_Exercise description:_ State how many of the lines below contain the string "treble". Give only the number.

_Information shown:_

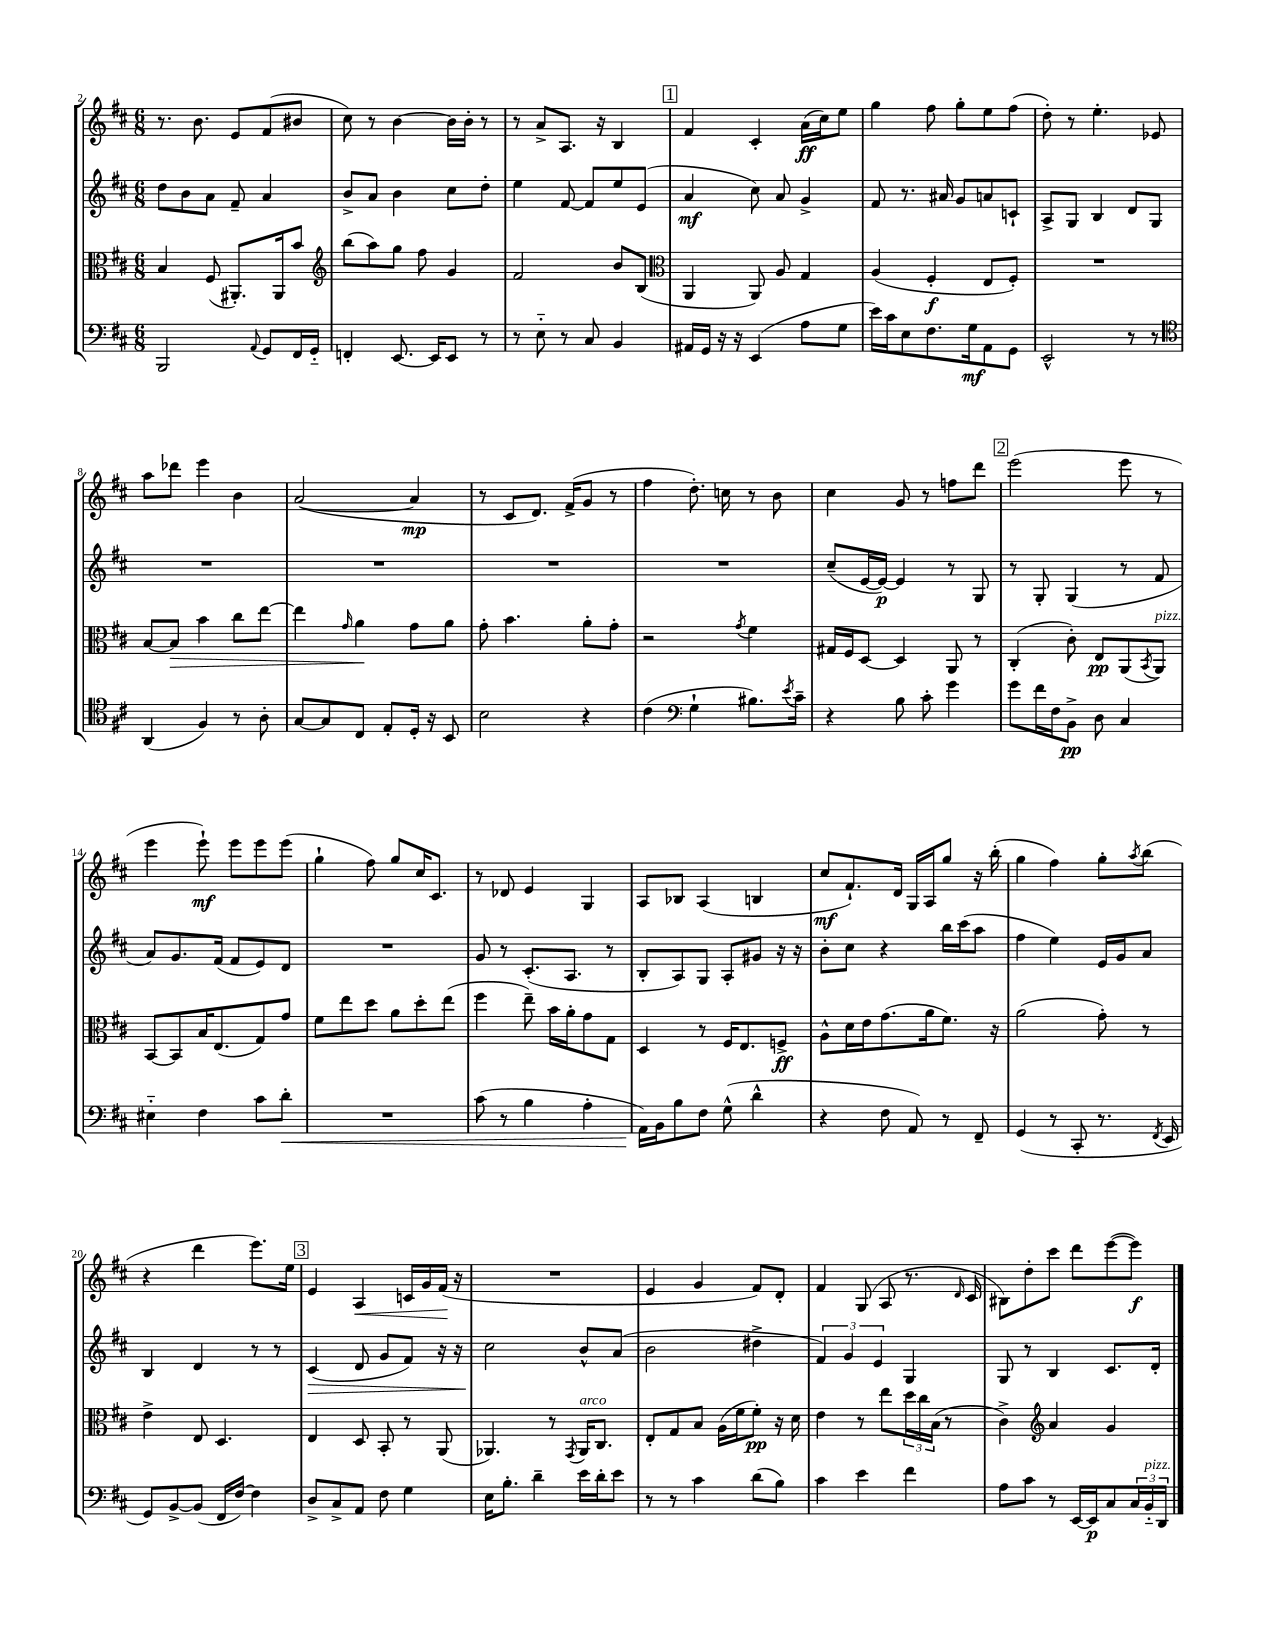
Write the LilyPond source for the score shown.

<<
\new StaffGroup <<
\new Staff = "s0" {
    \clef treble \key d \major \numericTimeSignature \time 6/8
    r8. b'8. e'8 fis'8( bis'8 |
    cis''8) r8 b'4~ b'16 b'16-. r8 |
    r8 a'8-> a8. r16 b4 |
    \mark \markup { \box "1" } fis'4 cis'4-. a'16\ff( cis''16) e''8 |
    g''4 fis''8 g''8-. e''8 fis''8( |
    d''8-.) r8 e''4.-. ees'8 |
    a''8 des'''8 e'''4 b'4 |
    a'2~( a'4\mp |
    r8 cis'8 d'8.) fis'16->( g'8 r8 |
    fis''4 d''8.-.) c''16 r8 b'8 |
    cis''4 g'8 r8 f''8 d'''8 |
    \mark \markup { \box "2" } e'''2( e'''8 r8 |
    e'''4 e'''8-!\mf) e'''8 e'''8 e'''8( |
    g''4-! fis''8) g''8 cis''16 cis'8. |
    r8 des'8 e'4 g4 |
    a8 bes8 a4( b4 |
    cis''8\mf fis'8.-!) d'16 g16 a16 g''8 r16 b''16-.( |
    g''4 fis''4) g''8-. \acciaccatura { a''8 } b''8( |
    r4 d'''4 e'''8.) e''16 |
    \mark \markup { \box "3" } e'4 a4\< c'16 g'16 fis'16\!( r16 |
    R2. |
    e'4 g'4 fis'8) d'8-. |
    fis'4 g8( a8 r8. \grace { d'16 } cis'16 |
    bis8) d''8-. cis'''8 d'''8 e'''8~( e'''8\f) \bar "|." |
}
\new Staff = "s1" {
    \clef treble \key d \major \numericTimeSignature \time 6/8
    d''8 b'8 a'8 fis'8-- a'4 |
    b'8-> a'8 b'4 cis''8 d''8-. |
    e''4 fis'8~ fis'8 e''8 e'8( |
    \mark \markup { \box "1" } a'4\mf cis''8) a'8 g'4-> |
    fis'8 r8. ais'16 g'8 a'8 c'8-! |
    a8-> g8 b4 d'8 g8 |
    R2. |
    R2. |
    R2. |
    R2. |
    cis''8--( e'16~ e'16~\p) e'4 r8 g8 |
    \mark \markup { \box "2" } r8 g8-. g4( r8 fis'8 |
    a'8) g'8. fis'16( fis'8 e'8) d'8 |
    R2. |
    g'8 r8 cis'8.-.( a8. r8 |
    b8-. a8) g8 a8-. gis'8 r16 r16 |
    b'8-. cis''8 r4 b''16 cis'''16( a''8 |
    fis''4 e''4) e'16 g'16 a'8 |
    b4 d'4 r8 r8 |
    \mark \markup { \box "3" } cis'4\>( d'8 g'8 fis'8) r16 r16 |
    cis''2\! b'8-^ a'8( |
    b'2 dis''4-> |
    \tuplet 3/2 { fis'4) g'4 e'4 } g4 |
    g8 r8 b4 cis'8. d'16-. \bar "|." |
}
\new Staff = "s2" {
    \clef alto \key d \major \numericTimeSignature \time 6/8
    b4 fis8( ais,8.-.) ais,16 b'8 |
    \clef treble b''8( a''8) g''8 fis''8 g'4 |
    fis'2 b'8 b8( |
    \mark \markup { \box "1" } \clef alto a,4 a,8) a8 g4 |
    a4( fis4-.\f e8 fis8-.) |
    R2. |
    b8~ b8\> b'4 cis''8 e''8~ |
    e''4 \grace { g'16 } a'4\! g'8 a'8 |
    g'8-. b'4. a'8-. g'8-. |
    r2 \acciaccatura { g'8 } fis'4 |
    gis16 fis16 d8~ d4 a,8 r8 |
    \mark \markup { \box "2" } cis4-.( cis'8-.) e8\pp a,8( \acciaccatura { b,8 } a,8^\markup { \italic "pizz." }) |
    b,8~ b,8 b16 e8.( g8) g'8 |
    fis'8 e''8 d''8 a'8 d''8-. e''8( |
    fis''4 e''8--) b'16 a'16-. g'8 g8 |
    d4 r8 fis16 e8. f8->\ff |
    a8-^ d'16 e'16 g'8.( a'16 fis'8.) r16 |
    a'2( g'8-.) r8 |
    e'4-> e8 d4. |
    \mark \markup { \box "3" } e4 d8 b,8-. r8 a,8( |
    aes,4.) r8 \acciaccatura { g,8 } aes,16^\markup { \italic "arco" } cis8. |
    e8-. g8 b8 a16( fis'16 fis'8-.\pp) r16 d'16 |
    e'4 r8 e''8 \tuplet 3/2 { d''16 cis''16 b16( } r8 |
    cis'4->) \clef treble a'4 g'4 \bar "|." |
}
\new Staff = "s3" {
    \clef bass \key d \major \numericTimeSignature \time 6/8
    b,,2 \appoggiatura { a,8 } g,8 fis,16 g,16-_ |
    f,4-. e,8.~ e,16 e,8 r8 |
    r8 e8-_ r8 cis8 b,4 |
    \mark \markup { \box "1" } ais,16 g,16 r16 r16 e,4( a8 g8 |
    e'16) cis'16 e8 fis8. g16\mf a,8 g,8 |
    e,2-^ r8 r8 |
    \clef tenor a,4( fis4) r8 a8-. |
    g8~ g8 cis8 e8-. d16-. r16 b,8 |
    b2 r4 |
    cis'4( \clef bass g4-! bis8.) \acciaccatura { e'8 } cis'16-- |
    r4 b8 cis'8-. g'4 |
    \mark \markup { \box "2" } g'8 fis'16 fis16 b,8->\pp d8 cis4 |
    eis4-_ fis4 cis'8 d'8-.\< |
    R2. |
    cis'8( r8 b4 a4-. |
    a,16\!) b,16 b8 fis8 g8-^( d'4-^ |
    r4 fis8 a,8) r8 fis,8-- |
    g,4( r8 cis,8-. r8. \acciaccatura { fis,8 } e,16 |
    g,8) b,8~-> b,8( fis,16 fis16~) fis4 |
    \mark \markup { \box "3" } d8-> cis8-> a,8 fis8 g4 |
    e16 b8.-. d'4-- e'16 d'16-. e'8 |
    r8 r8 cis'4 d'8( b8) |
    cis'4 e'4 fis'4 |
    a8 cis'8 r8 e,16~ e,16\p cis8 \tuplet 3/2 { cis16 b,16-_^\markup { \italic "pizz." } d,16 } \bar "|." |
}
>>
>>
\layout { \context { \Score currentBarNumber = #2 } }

_Answer for this exercise:_ 4